**Information given:**
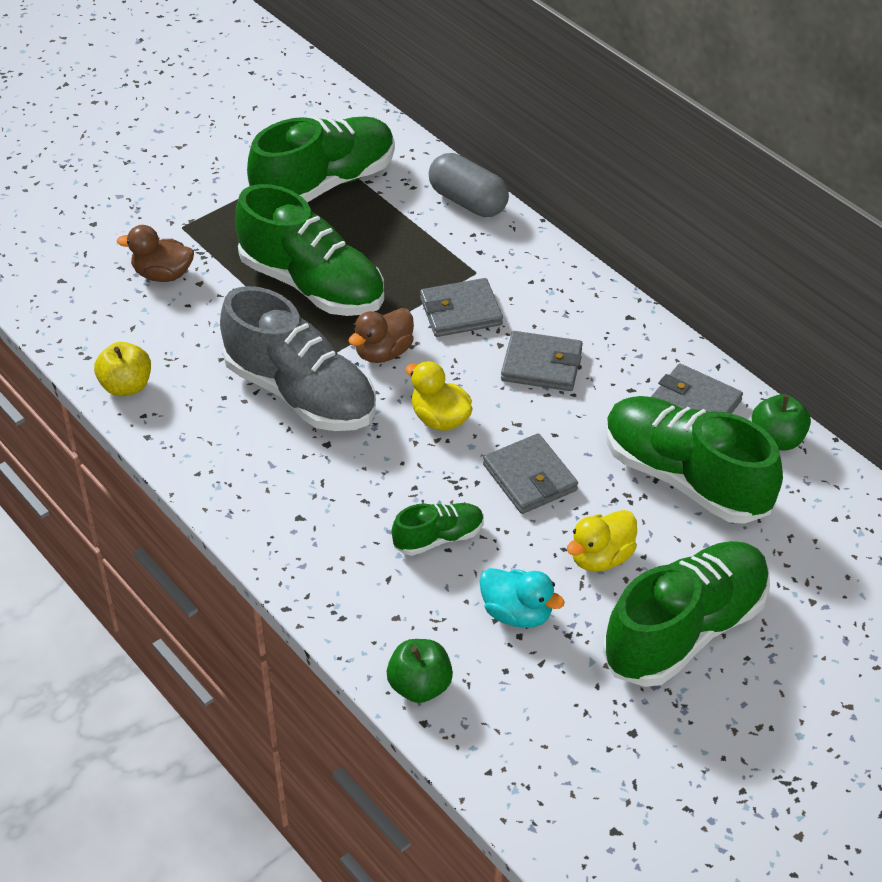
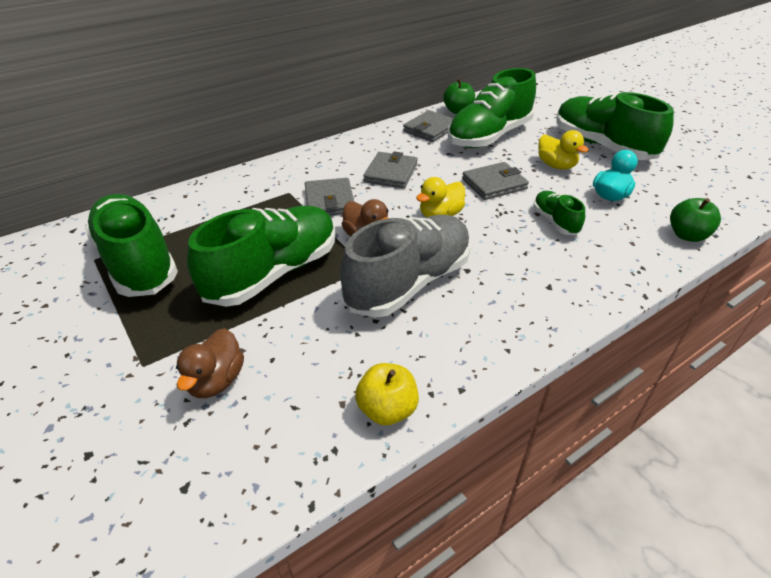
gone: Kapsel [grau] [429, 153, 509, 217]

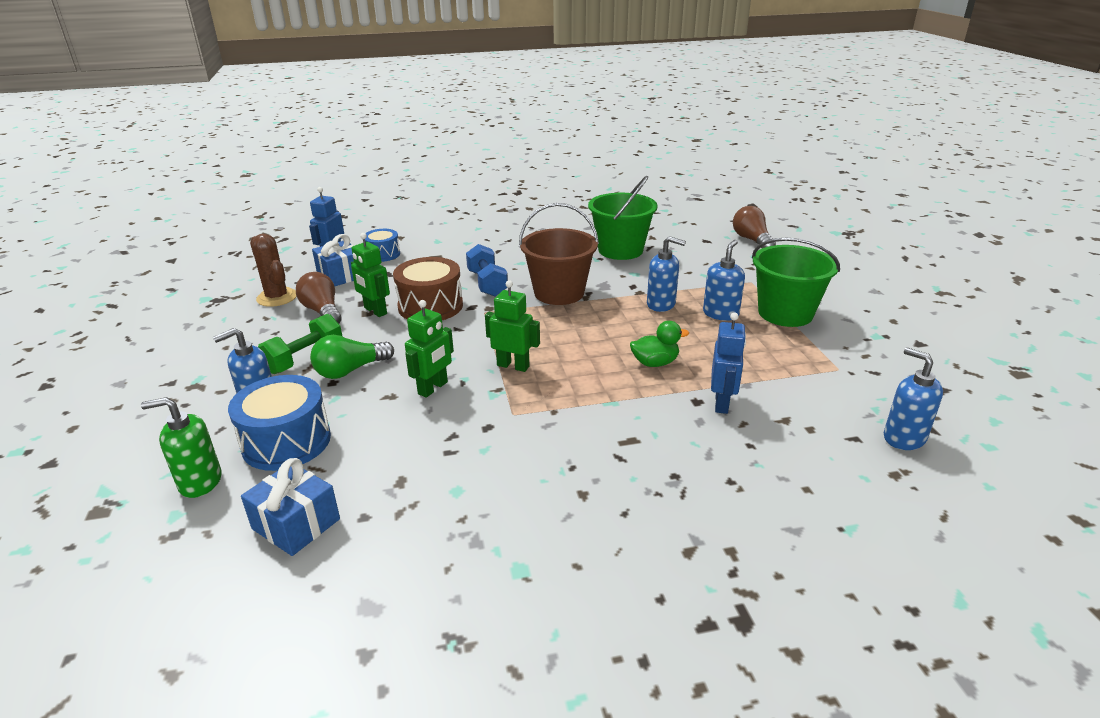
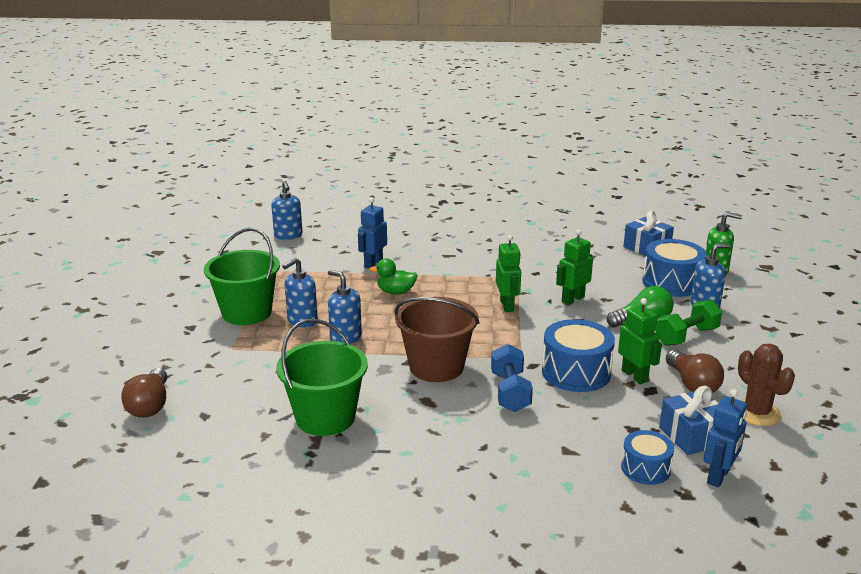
repainted: Trommel [braun] [393, 257, 463, 320] to Trommel [blau] [542, 319, 615, 392]
rotated: Roboter [grün] [485, 280, 540, 372] = [496, 235, 521, 312] 135 degrees counterclockwise

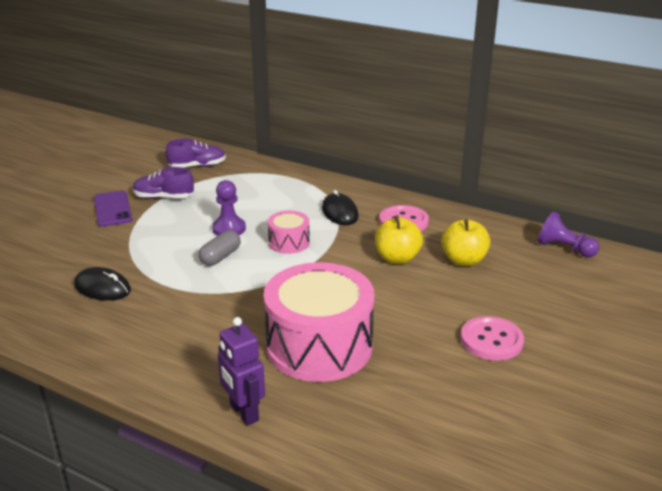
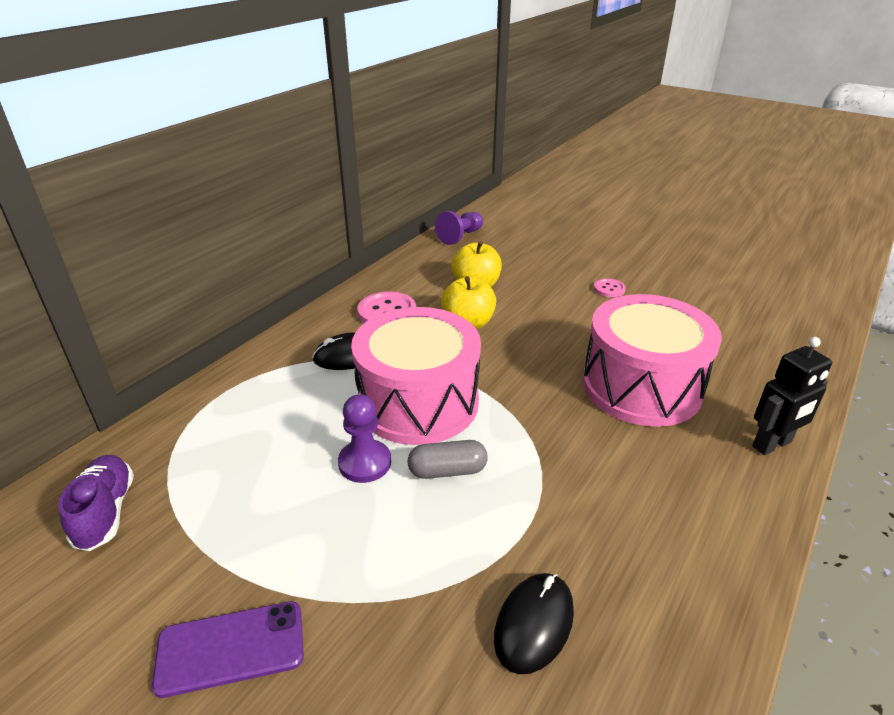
gone: Schuh [lila] [133, 167, 194, 199]
repainted: Roboter [lila] [218, 317, 265, 426] to Roboter [schwarz] [752, 337, 832, 455]
rotated: Kapsel [grau] [199, 230, 241, 266] = [407, 440, 488, 479] 45 degrees counterclockwise
scaled: Trommel [rosa] [268, 211, 310, 254] = [351, 307, 481, 445] x2.13; Knopf [rosa] [461, 316, 524, 361] = [594, 278, 626, 297] x0.56

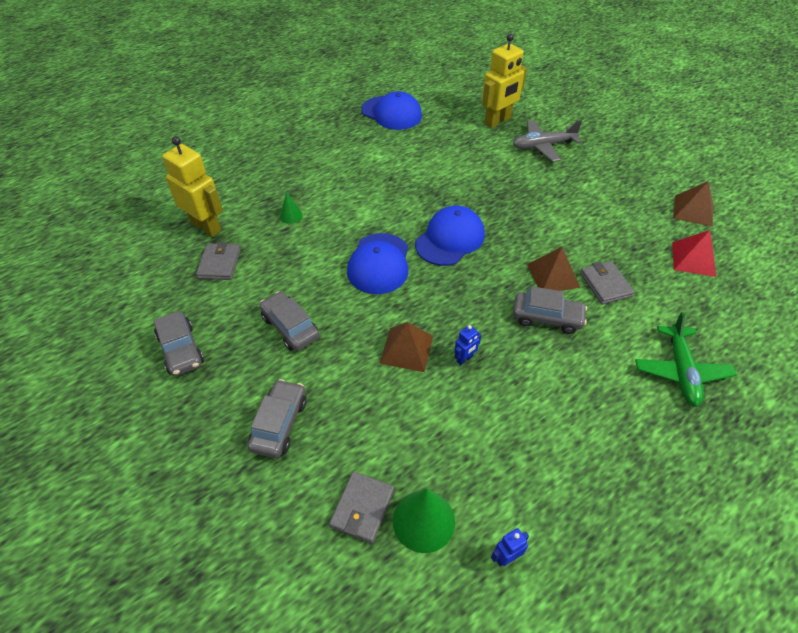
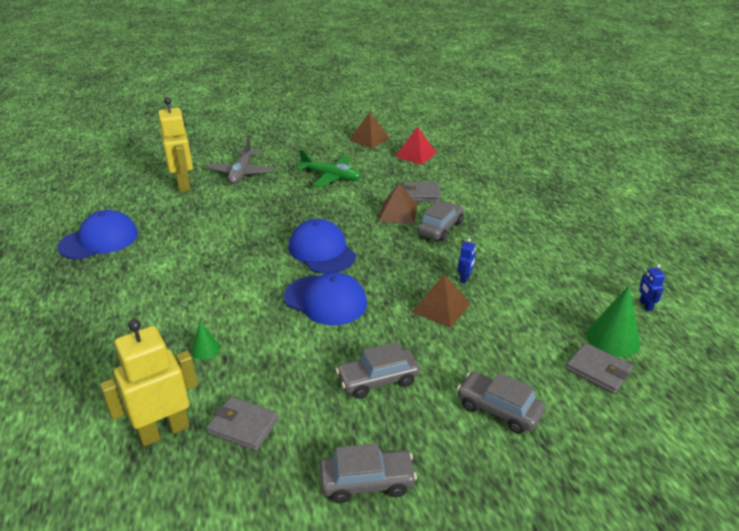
shifted: Flugzeug [grün] [635, 312, 736, 407] to [296, 150, 361, 188]
rotated: Roboter [blau] [454, 325, 481, 365] = [458, 238, 476, 284] 45 degrees clockwise

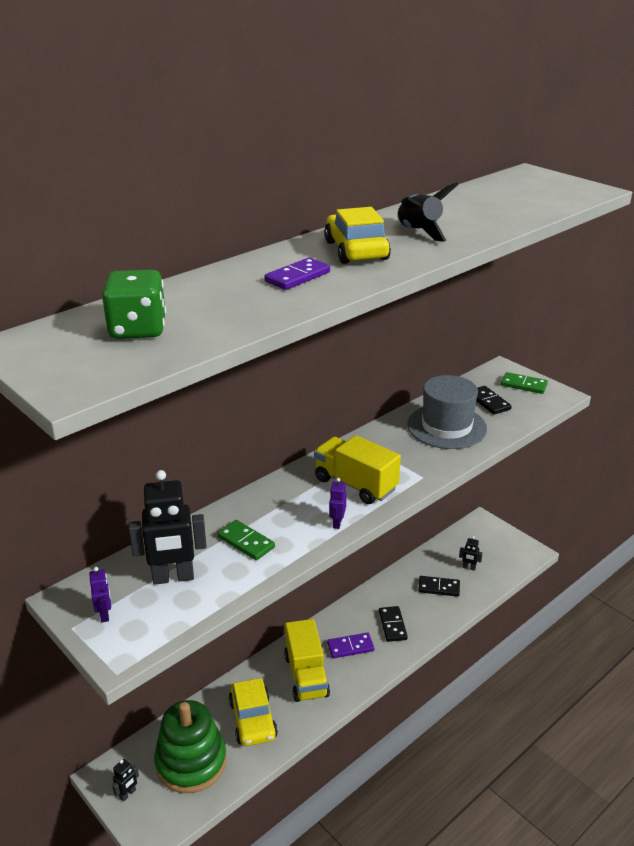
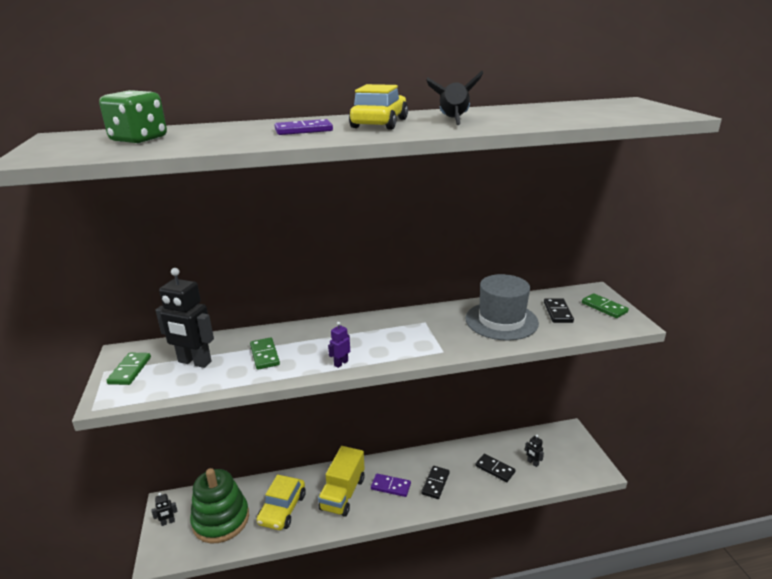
gone: Lastwagen [gelb] [314, 435, 401, 504]
swapped: Roboter [lila] [89, 567, 111, 622] to Dominostein [grün] [106, 353, 151, 385]

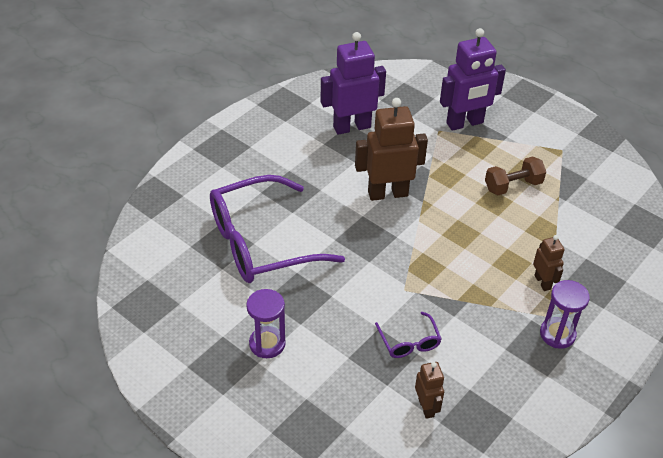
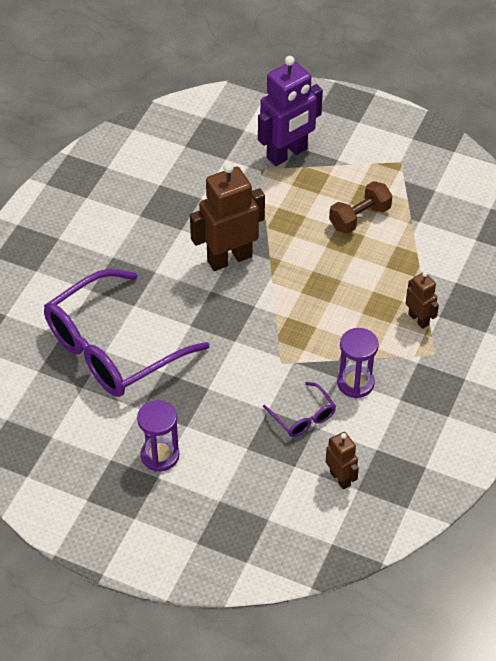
gone: Roboter [lila] [320, 32, 386, 135]
shifted: Sanduhr [lila] [540, 280, 590, 349] to [337, 328, 379, 398]

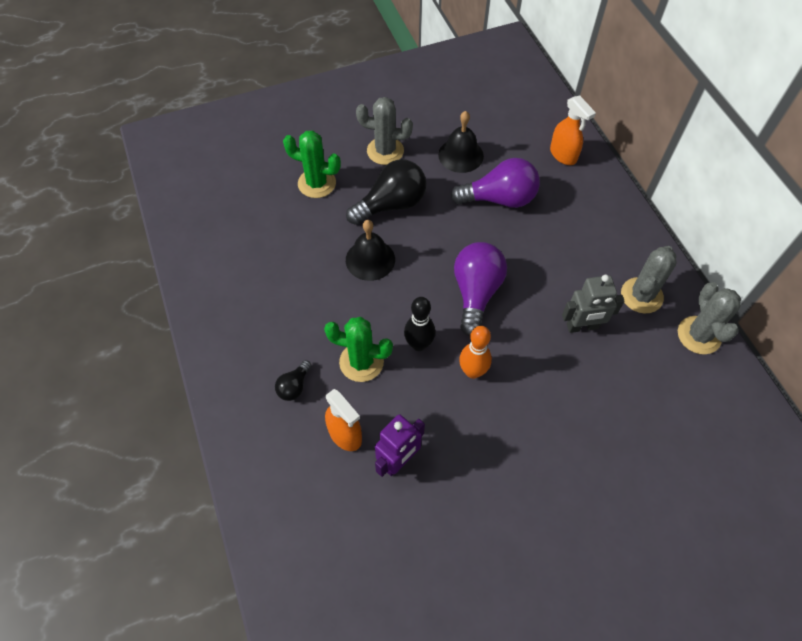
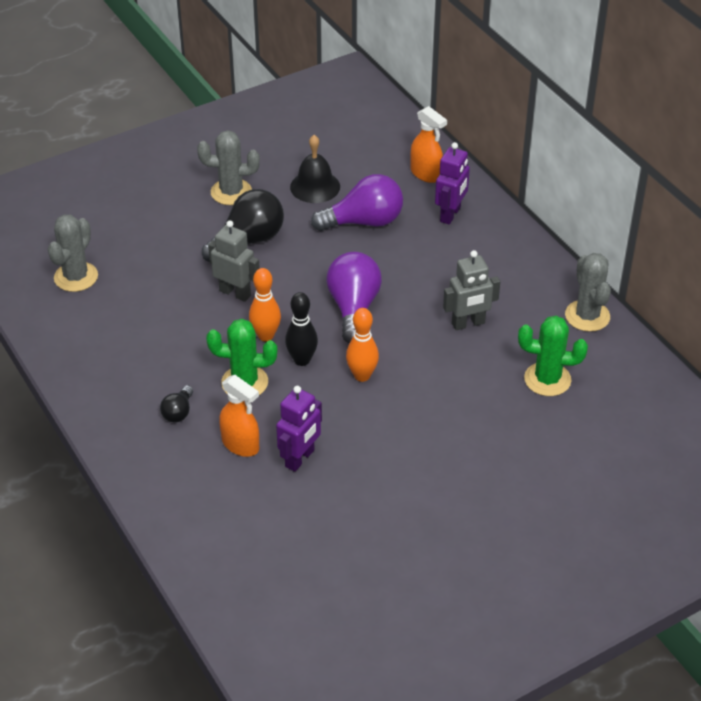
new: Roboter [lila] [435, 142, 470, 225]; Bowlingkegel [orange] [249, 268, 281, 341]
shifted: Kaktus [grün] [283, 130, 341, 198] to [518, 316, 588, 396]; Kaktus [grau] [621, 246, 676, 314] to [48, 214, 98, 292]
swapped: Glocke [schwarz] [346, 220, 395, 281] to Roboter [grau] [208, 220, 260, 302]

**Problem details:**
Where the line with "shifted: Sanduhr [lila]" appears, begin there and transcribe exactly through the last line of the data, leaving all pictures aside.

**Task solution:**
shifted: Sanduhr [lila] [540, 280, 590, 349] to [337, 328, 379, 398]

new: Roboter [lila] [435, 142, 470, 225]; Bowlingkegel [orange] [249, 268, 281, 341]
shifted: Kaktus [grün] [283, 130, 341, 198] to [518, 316, 588, 396]; Kaktus [grau] [621, 246, 676, 314] to [48, 214, 98, 292]
swapped: Glocke [schwarz] [346, 220, 395, 281] to Roboter [grau] [208, 220, 260, 302]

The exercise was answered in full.